Scan the entries below for the word "none" and copy every line in which it occurs.

════════════════

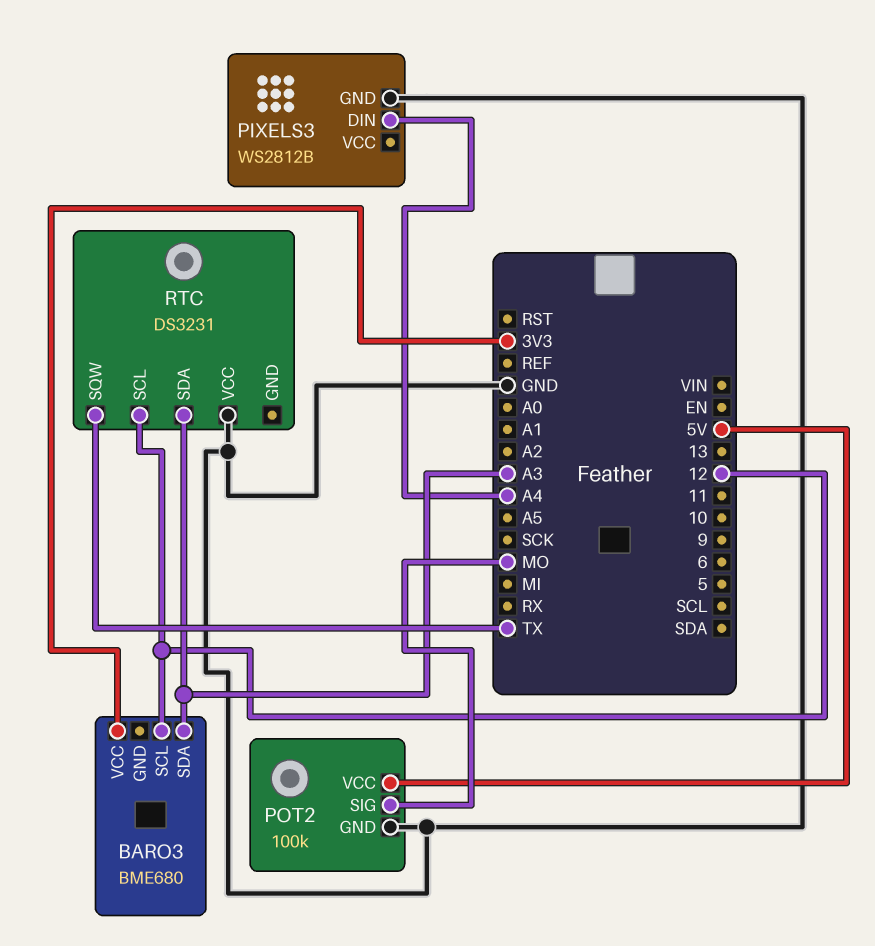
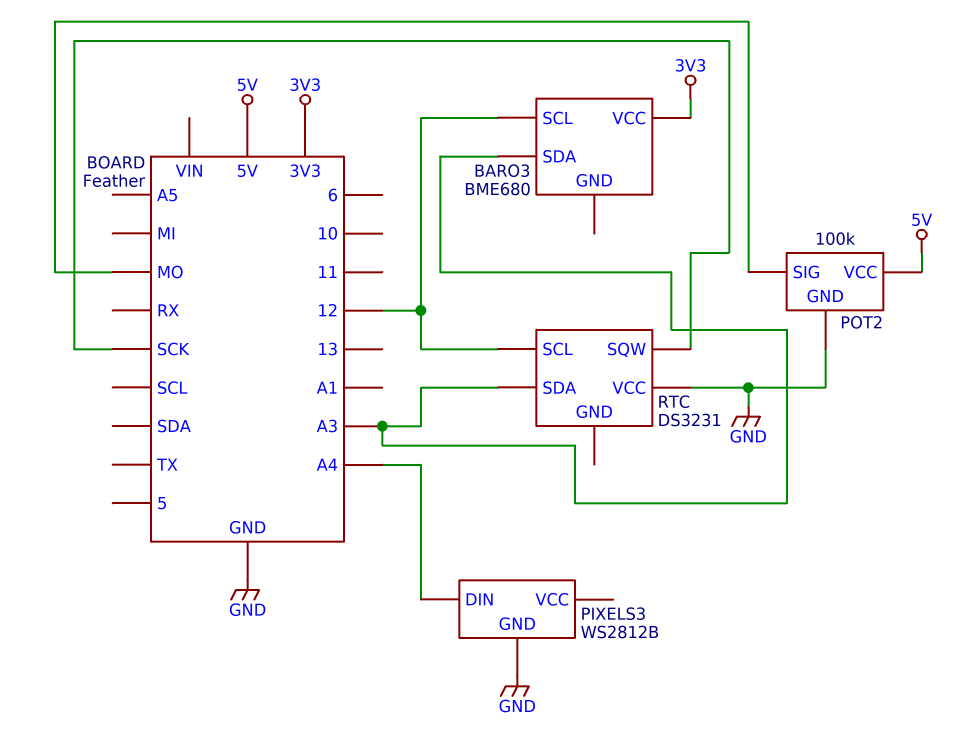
RTC pin SQW: TX -> SCK

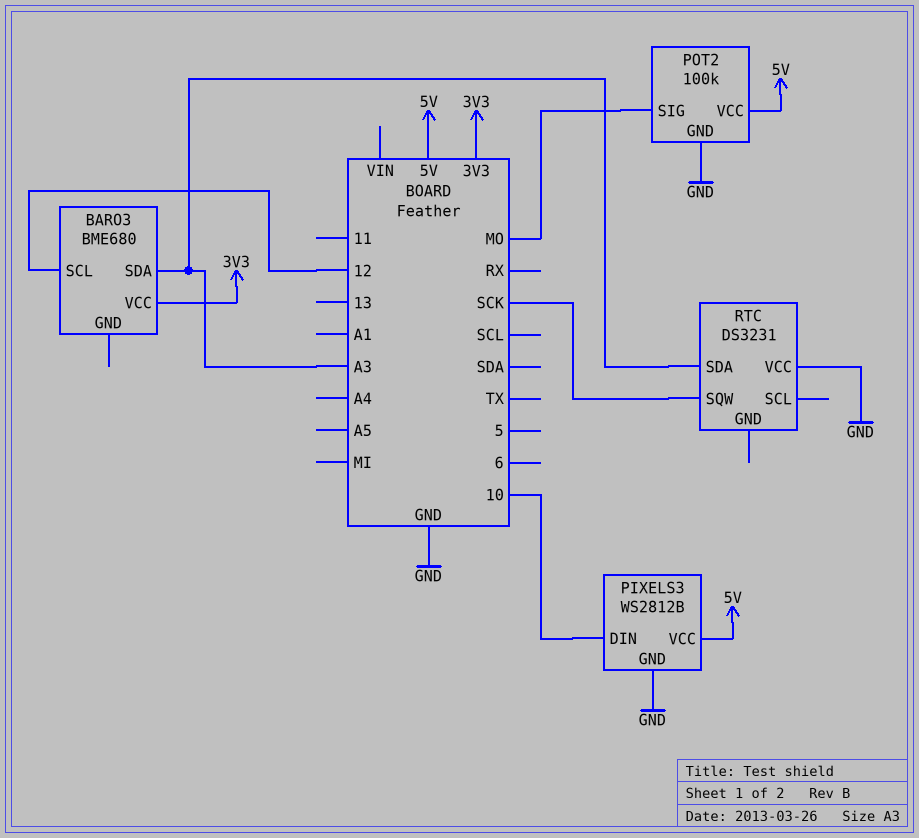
PIXELS3 pin DIN: A4 -> 10
PIXELS3 pin VCC: none -> 5V
RTC pin SCL: 12 -> none

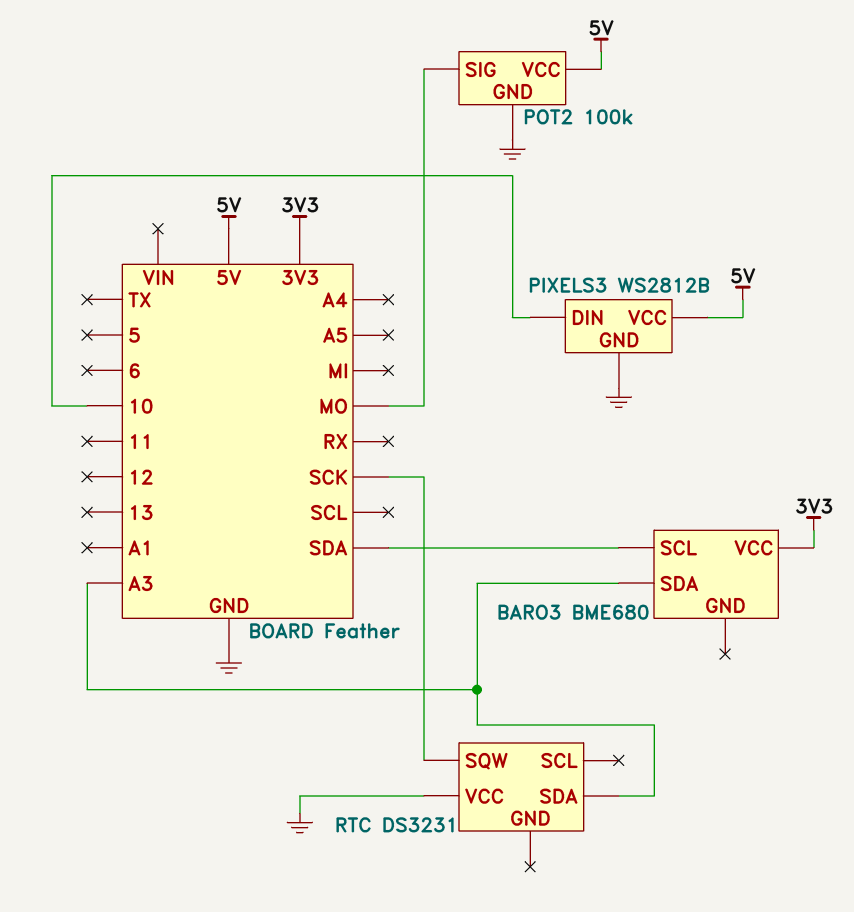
BARO3 pin SCL: 12 -> SDA

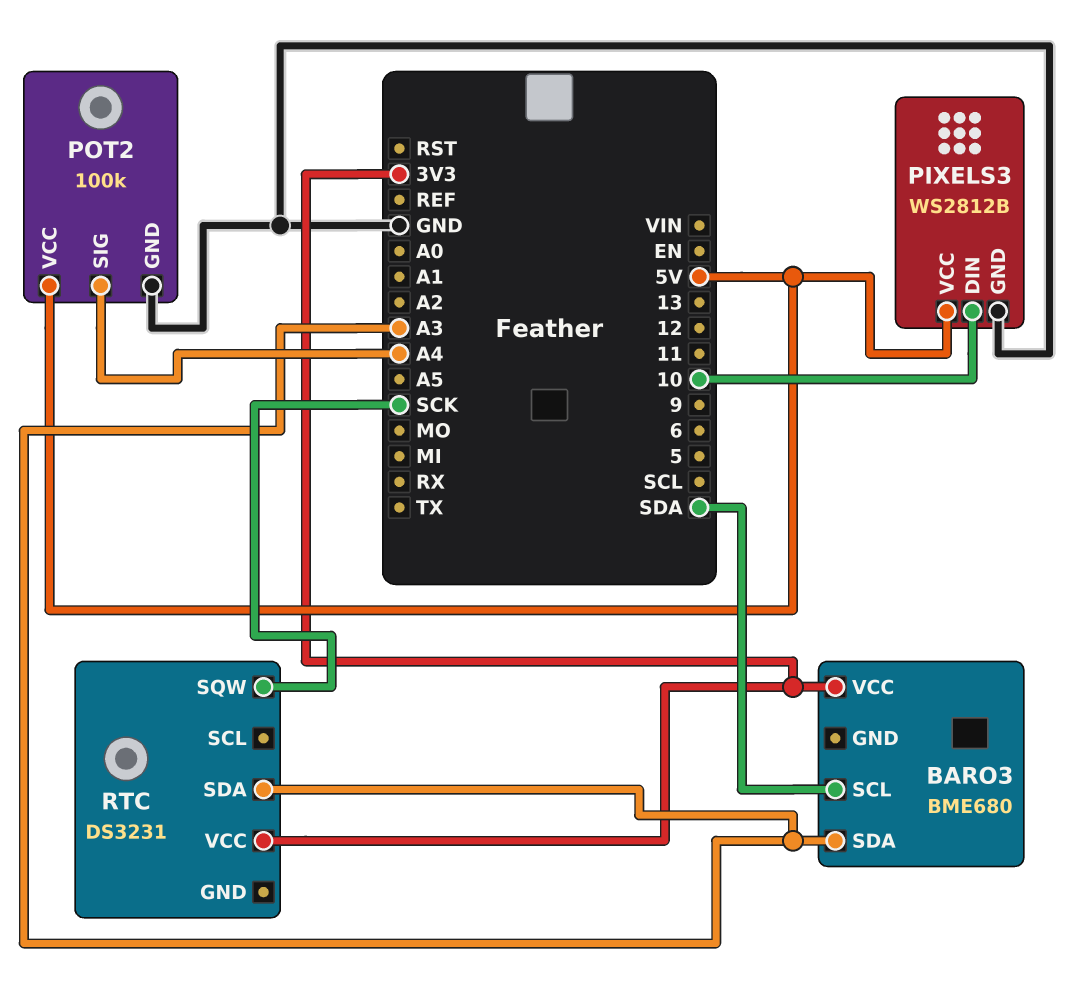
POT2 pin SIG: MO -> A4
RTC pin VCC: GND -> 3V3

════════════════

Answer for the task.
PIXELS3 pin VCC: none -> 5V
RTC pin SCL: 12 -> none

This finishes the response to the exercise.